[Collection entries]
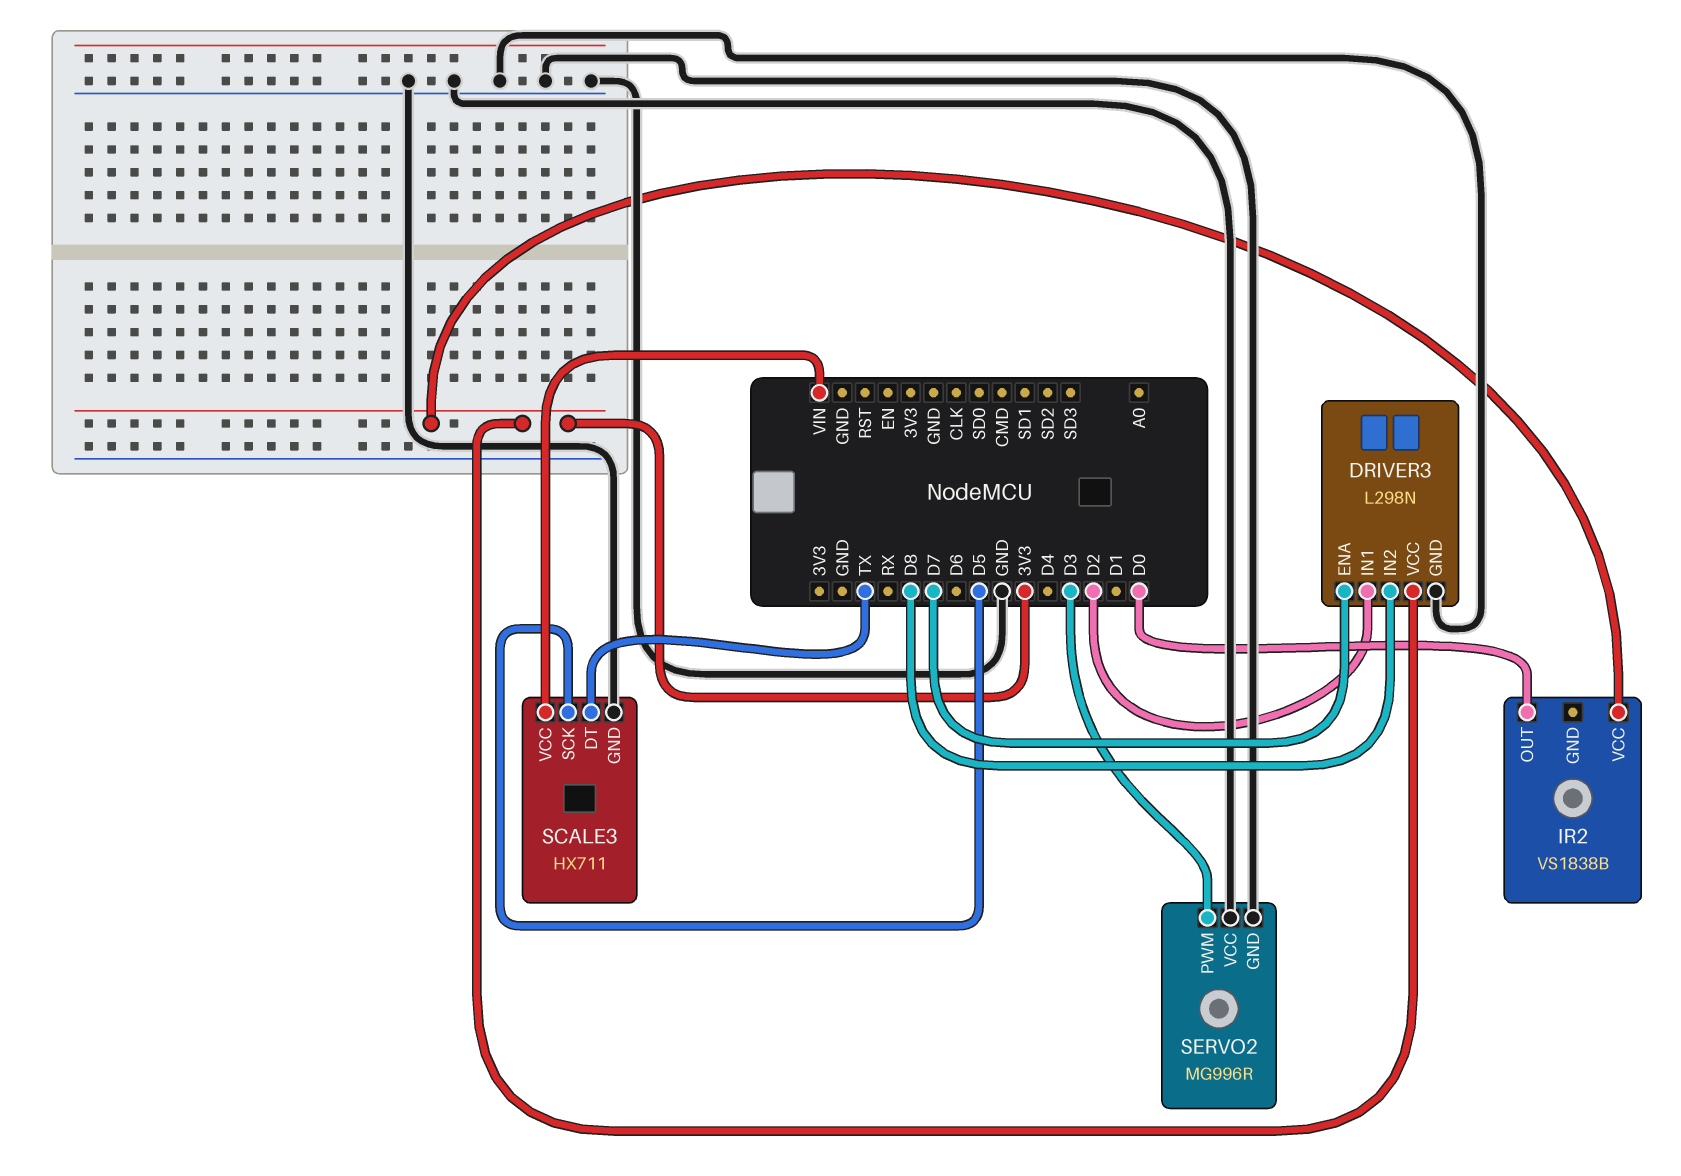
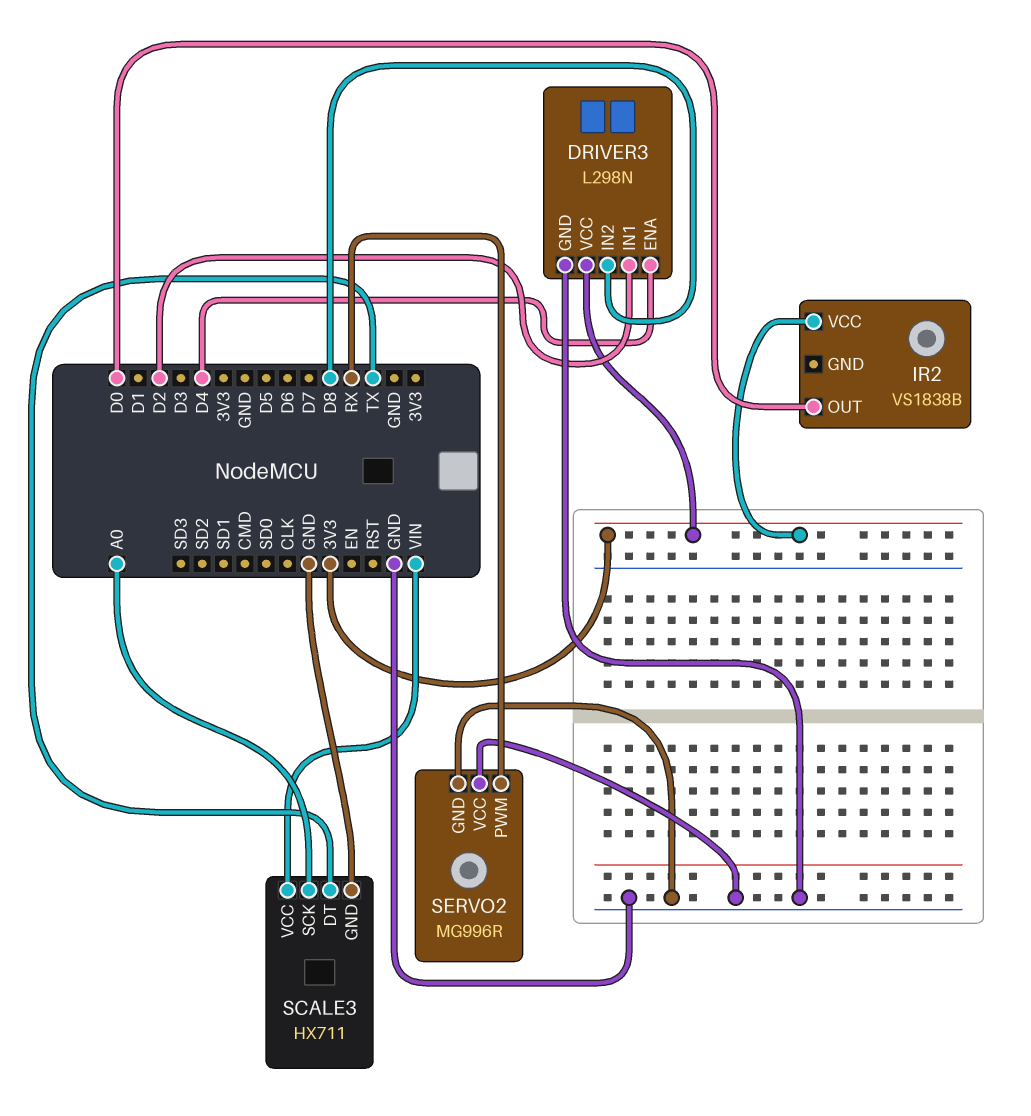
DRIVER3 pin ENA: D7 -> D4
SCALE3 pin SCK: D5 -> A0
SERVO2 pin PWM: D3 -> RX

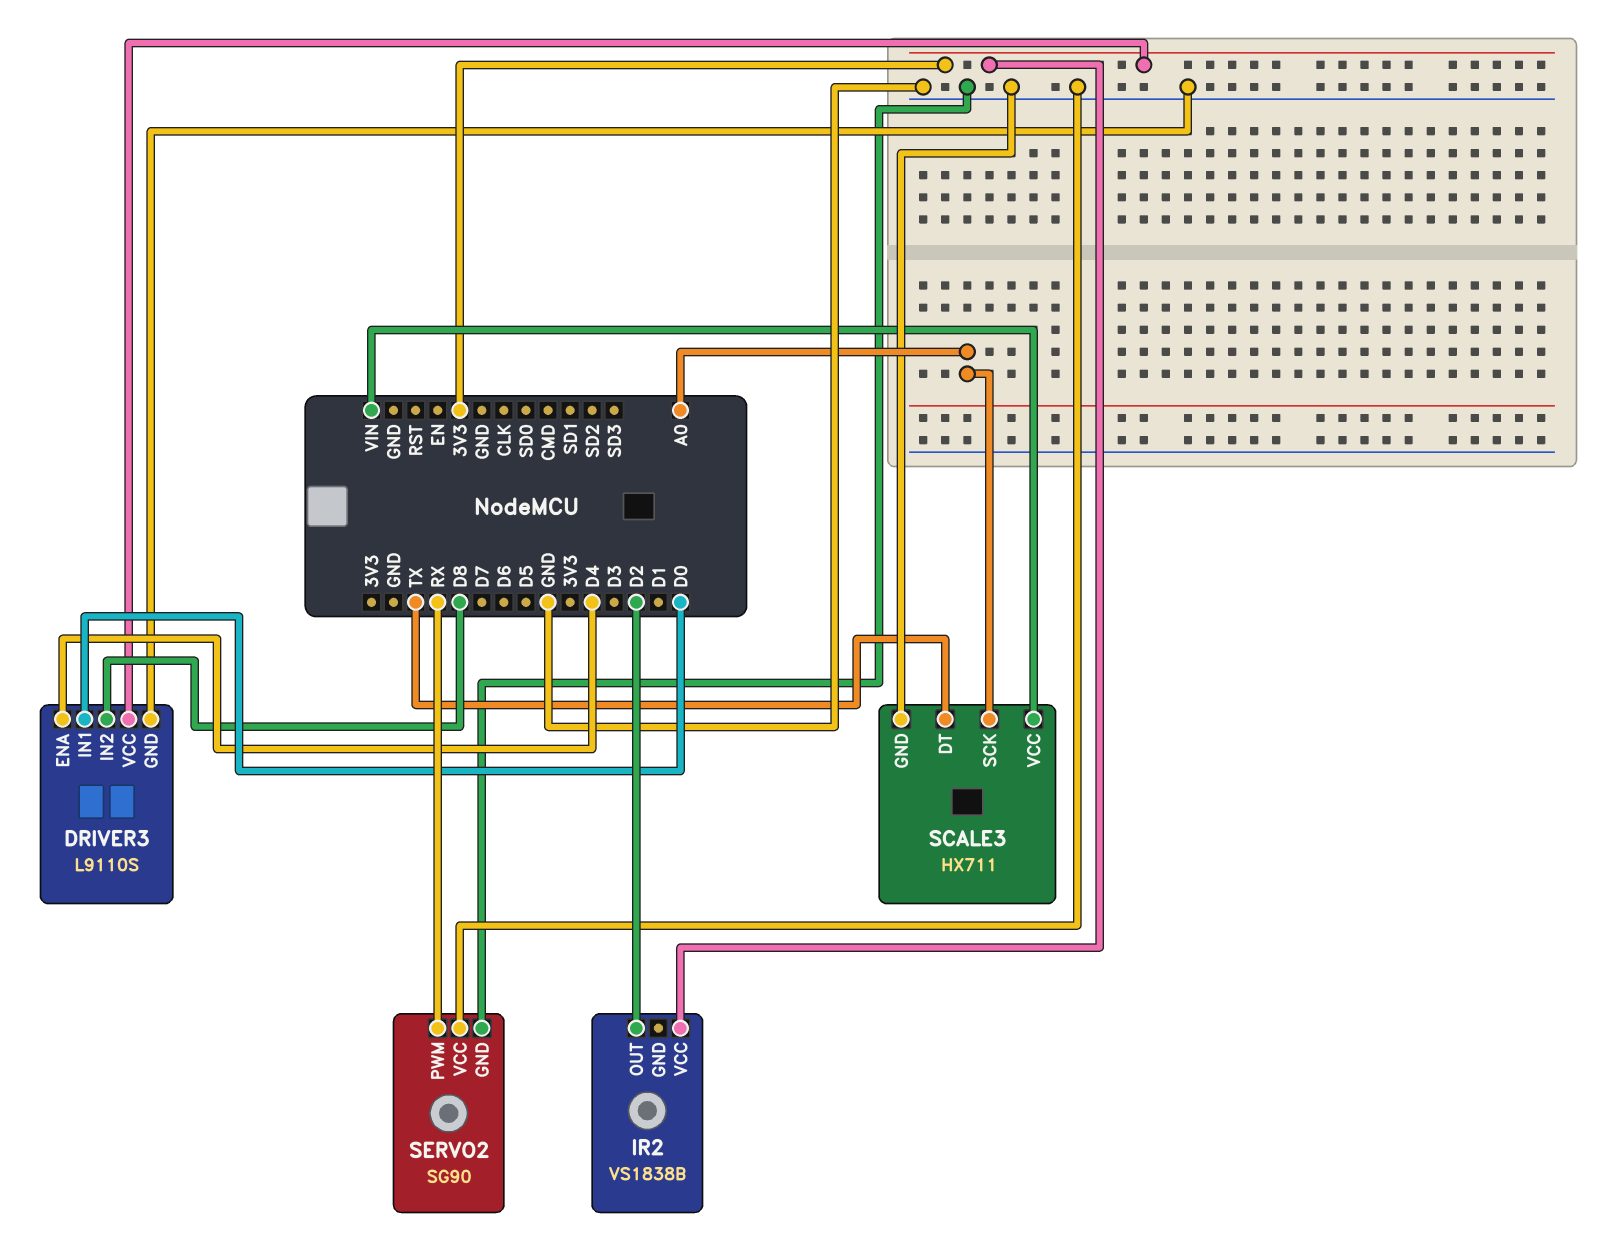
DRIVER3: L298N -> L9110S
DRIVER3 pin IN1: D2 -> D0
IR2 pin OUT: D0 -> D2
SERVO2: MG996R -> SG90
--
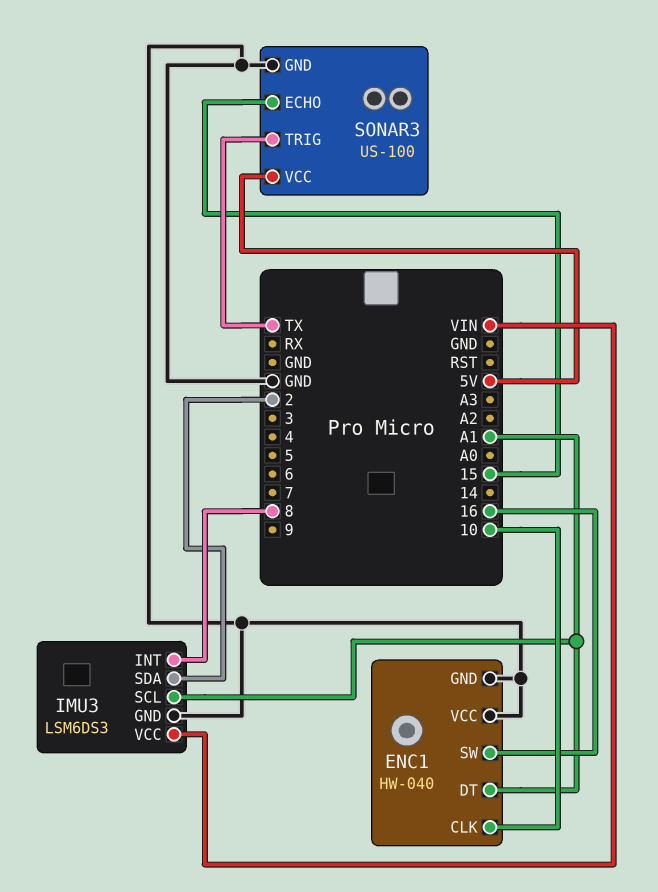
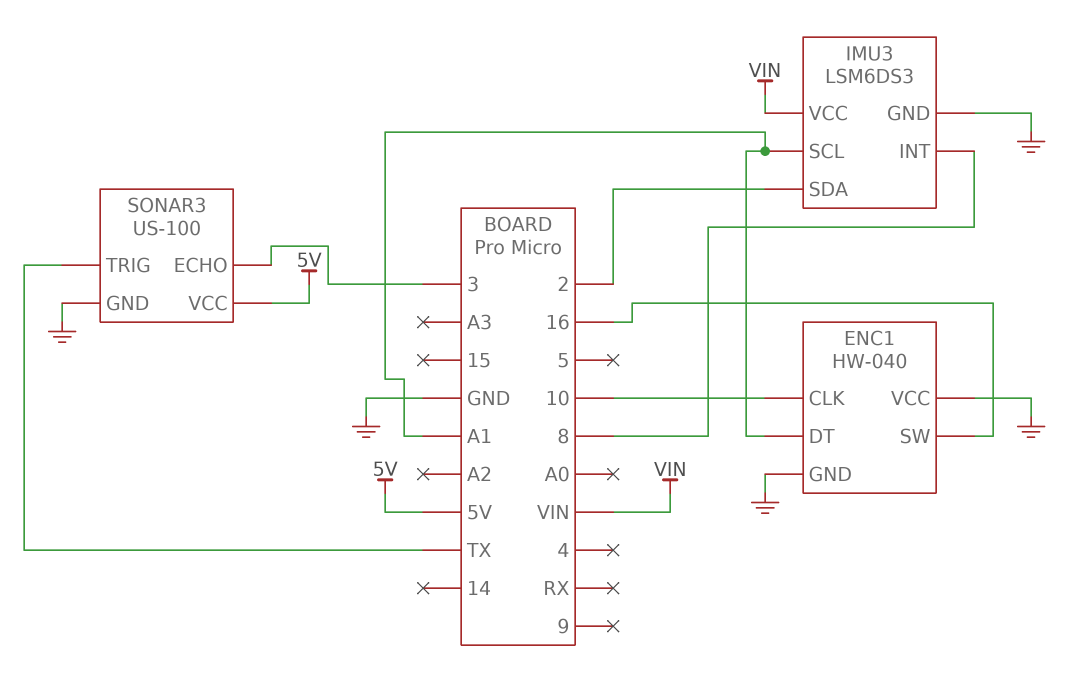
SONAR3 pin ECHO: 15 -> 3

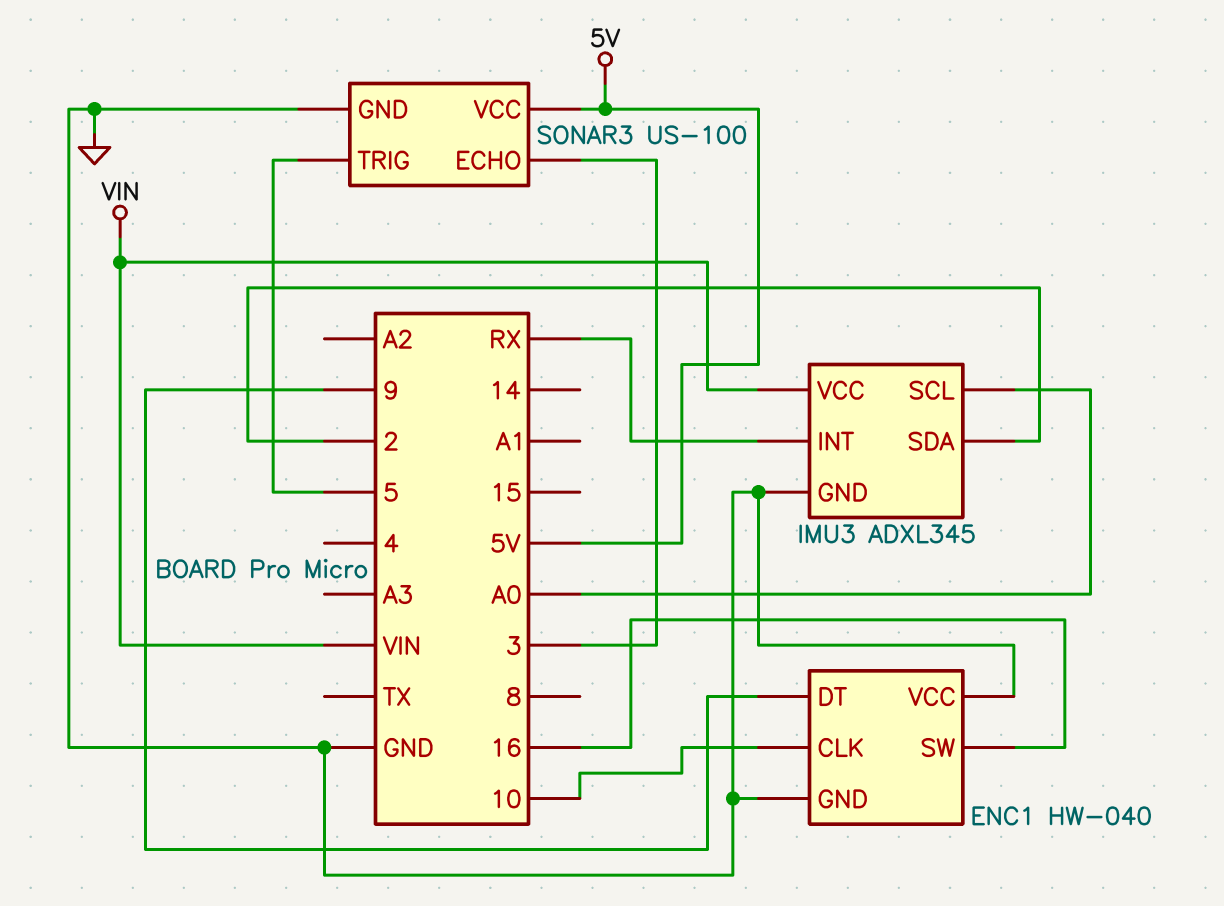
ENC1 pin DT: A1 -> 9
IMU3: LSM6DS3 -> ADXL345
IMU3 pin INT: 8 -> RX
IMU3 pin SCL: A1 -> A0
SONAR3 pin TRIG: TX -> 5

§ **Task to carry out**:
Look above for the line holding "DRIVER3: L298N -> L9110S", then set down exactly that line and every line after it up to and including the line holding "SERVO2: MG996R -> SG90", with nothing else.

§ **Task solution**:
DRIVER3: L298N -> L9110S
DRIVER3 pin IN1: D2 -> D0
IR2 pin OUT: D0 -> D2
SERVO2: MG996R -> SG90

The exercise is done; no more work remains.